_INFORMATION PROVIDED_.
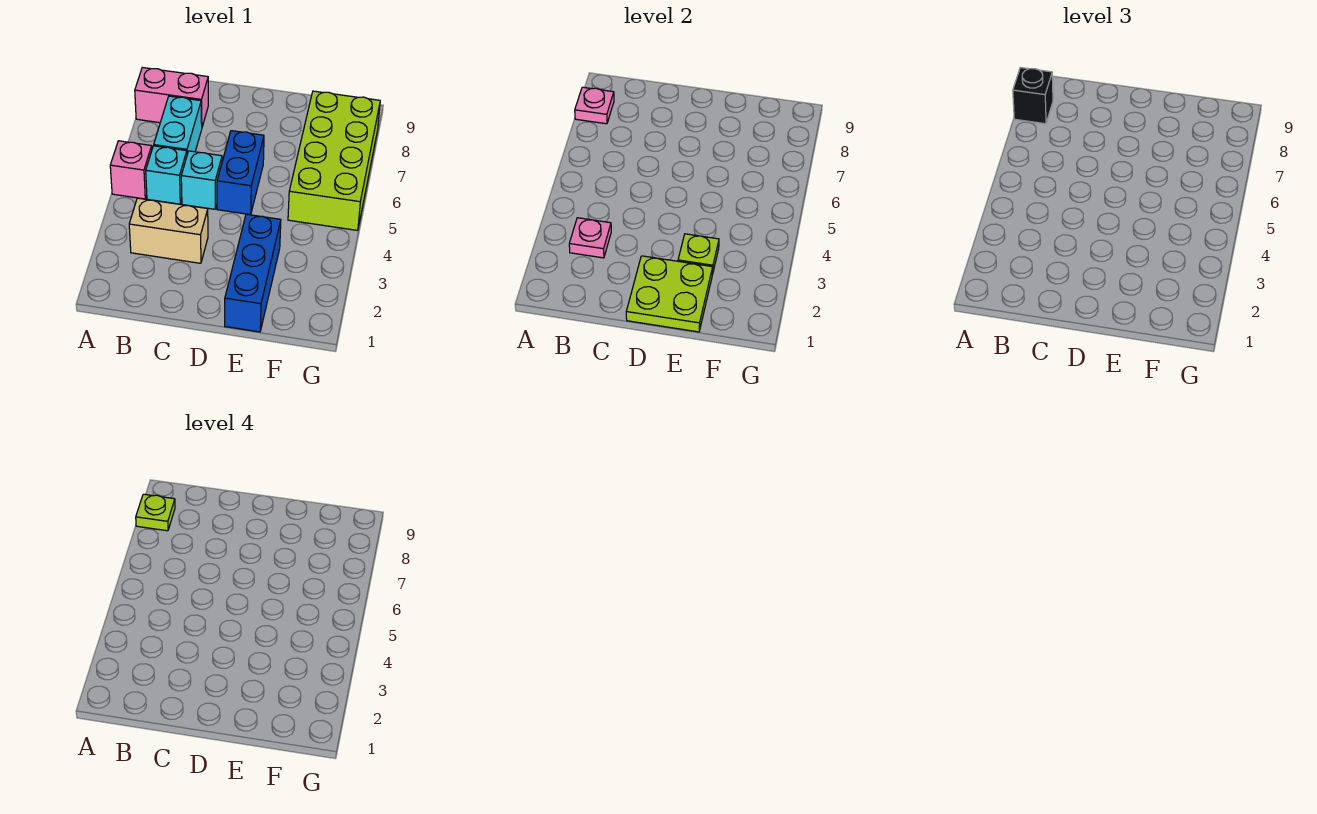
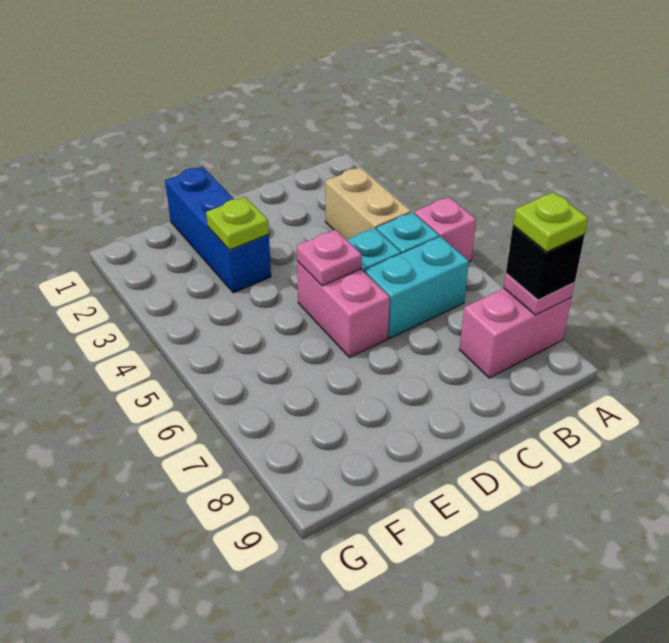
tan brick B3:C3 level 1 -> tan brick B3:B4 level 1
pink plate B3 level 2 -> pink plate D5 level 2
cyan brick B6:B7 level 1 -> cyan brick B6:C6 level 1
lime plate D1:E2 level 2 -> none
blue brick D5:D6 level 1 -> pink brick D5:D6 level 1
lime brick F5:G8 level 1 -> none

_TASK DIRECTIONS_. Write out the material above again, word for word, minus its pictures.

_ANSWER SECTION_.
tan brick B3:C3 level 1 -> tan brick B3:B4 level 1
pink plate B3 level 2 -> pink plate D5 level 2
cyan brick B6:B7 level 1 -> cyan brick B6:C6 level 1
lime plate D1:E2 level 2 -> none
blue brick D5:D6 level 1 -> pink brick D5:D6 level 1
lime brick F5:G8 level 1 -> none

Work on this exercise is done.